[Object change listings]
☆ ☆ ☆ ☆ ☆ ☆ ☆
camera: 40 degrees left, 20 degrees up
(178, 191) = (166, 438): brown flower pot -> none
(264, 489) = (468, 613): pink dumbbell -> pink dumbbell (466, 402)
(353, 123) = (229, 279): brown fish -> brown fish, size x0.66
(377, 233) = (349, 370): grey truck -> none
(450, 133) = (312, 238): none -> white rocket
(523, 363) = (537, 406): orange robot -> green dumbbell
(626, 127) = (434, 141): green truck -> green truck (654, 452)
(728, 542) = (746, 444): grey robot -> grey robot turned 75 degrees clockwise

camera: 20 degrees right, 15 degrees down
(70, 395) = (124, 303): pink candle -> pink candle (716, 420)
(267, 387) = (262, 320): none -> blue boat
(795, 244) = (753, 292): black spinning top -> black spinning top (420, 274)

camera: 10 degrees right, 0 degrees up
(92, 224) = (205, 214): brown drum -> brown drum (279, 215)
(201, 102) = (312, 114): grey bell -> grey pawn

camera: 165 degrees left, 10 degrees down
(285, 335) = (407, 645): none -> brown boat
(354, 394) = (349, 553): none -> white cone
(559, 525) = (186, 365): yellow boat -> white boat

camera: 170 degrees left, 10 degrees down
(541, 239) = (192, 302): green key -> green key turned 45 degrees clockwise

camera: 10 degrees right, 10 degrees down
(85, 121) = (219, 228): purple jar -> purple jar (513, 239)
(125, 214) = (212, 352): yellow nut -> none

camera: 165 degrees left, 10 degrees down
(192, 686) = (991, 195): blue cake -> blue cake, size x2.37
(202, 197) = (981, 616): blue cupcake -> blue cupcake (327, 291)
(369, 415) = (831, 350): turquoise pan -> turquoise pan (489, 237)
☆ ☆ ☆ ☆ ☆ ☆ ☆
WORK REQUIRED
The response has to match the data exactly, line for line.

OUTPUT OF THE TASK
camera: 40 degrees left, 20 degrees up
(178, 191) = (166, 438): brown flower pot -> none
(264, 489) = (468, 613): pink dumbbell -> pink dumbbell (466, 402)
(353, 123) = (229, 279): brown fish -> brown fish, size x0.66
(377, 233) = (349, 370): grey truck -> none
(450, 133) = (312, 238): none -> white rocket
(523, 363) = (537, 406): orange robot -> green dumbbell
(626, 127) = (434, 141): green truck -> green truck (654, 452)
(728, 542) = (746, 444): grey robot -> grey robot turned 75 degrees clockwise

camera: 20 degrees right, 15 degrees down
(70, 395) = (124, 303): pink candle -> pink candle (716, 420)
(267, 387) = (262, 320): none -> blue boat
(795, 244) = (753, 292): black spinning top -> black spinning top (420, 274)

camera: 10 degrees right, 0 degrees up
(92, 224) = (205, 214): brown drum -> brown drum (279, 215)
(201, 102) = (312, 114): grey bell -> grey pawn

camera: 165 degrees left, 10 degrees down
(285, 335) = (407, 645): none -> brown boat
(354, 394) = (349, 553): none -> white cone
(559, 525) = (186, 365): yellow boat -> white boat

camera: 170 degrees left, 10 degrees down
(541, 239) = (192, 302): green key -> green key turned 45 degrees clockwise

camera: 10 degrees right, 10 degrees down
(85, 121) = (219, 228): purple jar -> purple jar (513, 239)
(125, 214) = (212, 352): yellow nut -> none

camera: 165 degrees left, 10 degrees down
(192, 686) = (991, 195): blue cake -> blue cake, size x2.37
(202, 197) = (981, 616): blue cupcake -> blue cupcake (327, 291)
(369, 415) = (831, 350): turquoise pan -> turquoise pan (489, 237)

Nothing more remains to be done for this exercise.